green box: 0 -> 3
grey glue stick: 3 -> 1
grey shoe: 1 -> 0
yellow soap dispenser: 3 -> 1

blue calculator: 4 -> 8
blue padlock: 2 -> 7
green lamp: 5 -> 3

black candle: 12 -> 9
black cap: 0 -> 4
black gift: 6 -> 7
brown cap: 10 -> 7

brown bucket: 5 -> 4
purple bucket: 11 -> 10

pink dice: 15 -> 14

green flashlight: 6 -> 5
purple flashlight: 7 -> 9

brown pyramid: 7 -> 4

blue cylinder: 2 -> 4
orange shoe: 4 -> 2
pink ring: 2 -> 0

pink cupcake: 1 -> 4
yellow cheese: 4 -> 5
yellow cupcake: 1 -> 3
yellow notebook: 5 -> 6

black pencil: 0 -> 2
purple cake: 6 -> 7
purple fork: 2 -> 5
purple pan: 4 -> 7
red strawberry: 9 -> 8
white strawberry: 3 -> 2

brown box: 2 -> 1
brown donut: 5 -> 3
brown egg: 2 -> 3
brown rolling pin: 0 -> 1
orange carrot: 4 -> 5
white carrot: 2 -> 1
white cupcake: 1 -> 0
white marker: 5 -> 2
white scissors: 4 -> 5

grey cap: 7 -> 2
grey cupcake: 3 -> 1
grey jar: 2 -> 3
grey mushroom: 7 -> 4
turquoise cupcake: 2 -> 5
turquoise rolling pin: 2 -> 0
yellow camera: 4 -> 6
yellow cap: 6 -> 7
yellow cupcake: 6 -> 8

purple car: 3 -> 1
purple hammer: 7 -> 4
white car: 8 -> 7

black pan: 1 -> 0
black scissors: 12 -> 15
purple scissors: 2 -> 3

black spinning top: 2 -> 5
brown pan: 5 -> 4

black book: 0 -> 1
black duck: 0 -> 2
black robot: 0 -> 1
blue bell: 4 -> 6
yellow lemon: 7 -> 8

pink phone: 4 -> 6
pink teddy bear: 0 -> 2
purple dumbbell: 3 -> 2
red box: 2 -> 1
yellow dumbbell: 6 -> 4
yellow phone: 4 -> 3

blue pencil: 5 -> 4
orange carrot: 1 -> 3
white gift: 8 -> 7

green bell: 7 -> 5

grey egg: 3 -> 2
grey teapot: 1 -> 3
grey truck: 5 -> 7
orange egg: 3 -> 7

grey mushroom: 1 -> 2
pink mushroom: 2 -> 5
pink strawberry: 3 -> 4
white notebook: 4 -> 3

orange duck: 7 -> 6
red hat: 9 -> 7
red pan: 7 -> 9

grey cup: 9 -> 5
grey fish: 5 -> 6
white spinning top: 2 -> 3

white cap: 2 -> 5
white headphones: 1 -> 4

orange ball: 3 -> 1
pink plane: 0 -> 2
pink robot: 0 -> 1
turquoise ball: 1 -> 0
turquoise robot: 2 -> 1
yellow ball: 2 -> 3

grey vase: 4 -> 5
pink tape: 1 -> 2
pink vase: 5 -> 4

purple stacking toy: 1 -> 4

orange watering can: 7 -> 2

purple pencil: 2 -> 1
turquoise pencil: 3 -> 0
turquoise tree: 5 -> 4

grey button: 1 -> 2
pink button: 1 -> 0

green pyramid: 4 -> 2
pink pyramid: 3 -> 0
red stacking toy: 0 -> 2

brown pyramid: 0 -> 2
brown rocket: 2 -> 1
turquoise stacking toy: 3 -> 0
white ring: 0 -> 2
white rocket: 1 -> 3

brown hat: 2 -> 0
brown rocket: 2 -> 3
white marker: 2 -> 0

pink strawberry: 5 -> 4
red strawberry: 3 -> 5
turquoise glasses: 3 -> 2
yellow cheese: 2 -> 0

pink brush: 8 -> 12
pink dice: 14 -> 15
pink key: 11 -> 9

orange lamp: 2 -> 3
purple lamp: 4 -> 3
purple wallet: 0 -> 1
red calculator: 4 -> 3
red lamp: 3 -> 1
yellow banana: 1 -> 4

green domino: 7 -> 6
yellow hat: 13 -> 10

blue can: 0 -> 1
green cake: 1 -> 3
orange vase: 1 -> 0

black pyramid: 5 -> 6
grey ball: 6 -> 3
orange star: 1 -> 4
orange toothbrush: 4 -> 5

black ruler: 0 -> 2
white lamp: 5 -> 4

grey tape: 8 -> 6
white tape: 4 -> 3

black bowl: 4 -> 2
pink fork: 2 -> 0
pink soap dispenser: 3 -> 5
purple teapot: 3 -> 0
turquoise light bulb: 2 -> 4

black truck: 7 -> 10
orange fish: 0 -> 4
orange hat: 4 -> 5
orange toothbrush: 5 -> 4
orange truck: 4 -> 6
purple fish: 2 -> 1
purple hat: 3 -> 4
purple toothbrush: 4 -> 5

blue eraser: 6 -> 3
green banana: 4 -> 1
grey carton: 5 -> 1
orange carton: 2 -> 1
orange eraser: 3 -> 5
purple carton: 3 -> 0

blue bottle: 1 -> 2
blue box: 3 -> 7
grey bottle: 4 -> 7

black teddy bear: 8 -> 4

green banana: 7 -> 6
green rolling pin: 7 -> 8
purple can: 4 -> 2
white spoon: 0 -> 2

■ ■ ■ ■

> _What to do_
Reprint the entries above in full, exactly as they are.

> _Task answer_
green box: 0 -> 3
grey glue stick: 3 -> 1
grey shoe: 1 -> 0
yellow soap dispenser: 3 -> 1

blue calculator: 4 -> 8
blue padlock: 2 -> 7
green lamp: 5 -> 3

black candle: 12 -> 9
black cap: 0 -> 4
black gift: 6 -> 7
brown cap: 10 -> 7

brown bucket: 5 -> 4
purple bucket: 11 -> 10

pink dice: 15 -> 14

green flashlight: 6 -> 5
purple flashlight: 7 -> 9

brown pyramid: 7 -> 4

blue cylinder: 2 -> 4
orange shoe: 4 -> 2
pink ring: 2 -> 0

pink cupcake: 1 -> 4
yellow cheese: 4 -> 5
yellow cupcake: 1 -> 3
yellow notebook: 5 -> 6

black pencil: 0 -> 2
purple cake: 6 -> 7
purple fork: 2 -> 5
purple pan: 4 -> 7
red strawberry: 9 -> 8
white strawberry: 3 -> 2

brown box: 2 -> 1
brown donut: 5 -> 3
brown egg: 2 -> 3
brown rolling pin: 0 -> 1
orange carrot: 4 -> 5
white carrot: 2 -> 1
white cupcake: 1 -> 0
white marker: 5 -> 2
white scissors: 4 -> 5

grey cap: 7 -> 2
grey cupcake: 3 -> 1
grey jar: 2 -> 3
grey mushroom: 7 -> 4
turquoise cupcake: 2 -> 5
turquoise rolling pin: 2 -> 0
yellow camera: 4 -> 6
yellow cap: 6 -> 7
yellow cupcake: 6 -> 8

purple car: 3 -> 1
purple hammer: 7 -> 4
white car: 8 -> 7

black pan: 1 -> 0
black scissors: 12 -> 15
purple scissors: 2 -> 3

black spinning top: 2 -> 5
brown pan: 5 -> 4

black book: 0 -> 1
black duck: 0 -> 2
black robot: 0 -> 1
blue bell: 4 -> 6
yellow lemon: 7 -> 8

pink phone: 4 -> 6
pink teddy bear: 0 -> 2
purple dumbbell: 3 -> 2
red box: 2 -> 1
yellow dumbbell: 6 -> 4
yellow phone: 4 -> 3

blue pencil: 5 -> 4
orange carrot: 1 -> 3
white gift: 8 -> 7

green bell: 7 -> 5

grey egg: 3 -> 2
grey teapot: 1 -> 3
grey truck: 5 -> 7
orange egg: 3 -> 7

grey mushroom: 1 -> 2
pink mushroom: 2 -> 5
pink strawberry: 3 -> 4
white notebook: 4 -> 3

orange duck: 7 -> 6
red hat: 9 -> 7
red pan: 7 -> 9

grey cup: 9 -> 5
grey fish: 5 -> 6
white spinning top: 2 -> 3

white cap: 2 -> 5
white headphones: 1 -> 4

orange ball: 3 -> 1
pink plane: 0 -> 2
pink robot: 0 -> 1
turquoise ball: 1 -> 0
turquoise robot: 2 -> 1
yellow ball: 2 -> 3

grey vase: 4 -> 5
pink tape: 1 -> 2
pink vase: 5 -> 4

purple stacking toy: 1 -> 4

orange watering can: 7 -> 2

purple pencil: 2 -> 1
turquoise pencil: 3 -> 0
turquoise tree: 5 -> 4

grey button: 1 -> 2
pink button: 1 -> 0

green pyramid: 4 -> 2
pink pyramid: 3 -> 0
red stacking toy: 0 -> 2

brown pyramid: 0 -> 2
brown rocket: 2 -> 1
turquoise stacking toy: 3 -> 0
white ring: 0 -> 2
white rocket: 1 -> 3

brown hat: 2 -> 0
brown rocket: 2 -> 3
white marker: 2 -> 0

pink strawberry: 5 -> 4
red strawberry: 3 -> 5
turquoise glasses: 3 -> 2
yellow cheese: 2 -> 0

pink brush: 8 -> 12
pink dice: 14 -> 15
pink key: 11 -> 9

orange lamp: 2 -> 3
purple lamp: 4 -> 3
purple wallet: 0 -> 1
red calculator: 4 -> 3
red lamp: 3 -> 1
yellow banana: 1 -> 4

green domino: 7 -> 6
yellow hat: 13 -> 10

blue can: 0 -> 1
green cake: 1 -> 3
orange vase: 1 -> 0

black pyramid: 5 -> 6
grey ball: 6 -> 3
orange star: 1 -> 4
orange toothbrush: 4 -> 5

black ruler: 0 -> 2
white lamp: 5 -> 4

grey tape: 8 -> 6
white tape: 4 -> 3

black bowl: 4 -> 2
pink fork: 2 -> 0
pink soap dispenser: 3 -> 5
purple teapot: 3 -> 0
turquoise light bulb: 2 -> 4

black truck: 7 -> 10
orange fish: 0 -> 4
orange hat: 4 -> 5
orange toothbrush: 5 -> 4
orange truck: 4 -> 6
purple fish: 2 -> 1
purple hat: 3 -> 4
purple toothbrush: 4 -> 5

blue eraser: 6 -> 3
green banana: 4 -> 1
grey carton: 5 -> 1
orange carton: 2 -> 1
orange eraser: 3 -> 5
purple carton: 3 -> 0

blue bottle: 1 -> 2
blue box: 3 -> 7
grey bottle: 4 -> 7

black teddy bear: 8 -> 4

green banana: 7 -> 6
green rolling pin: 7 -> 8
purple can: 4 -> 2
white spoon: 0 -> 2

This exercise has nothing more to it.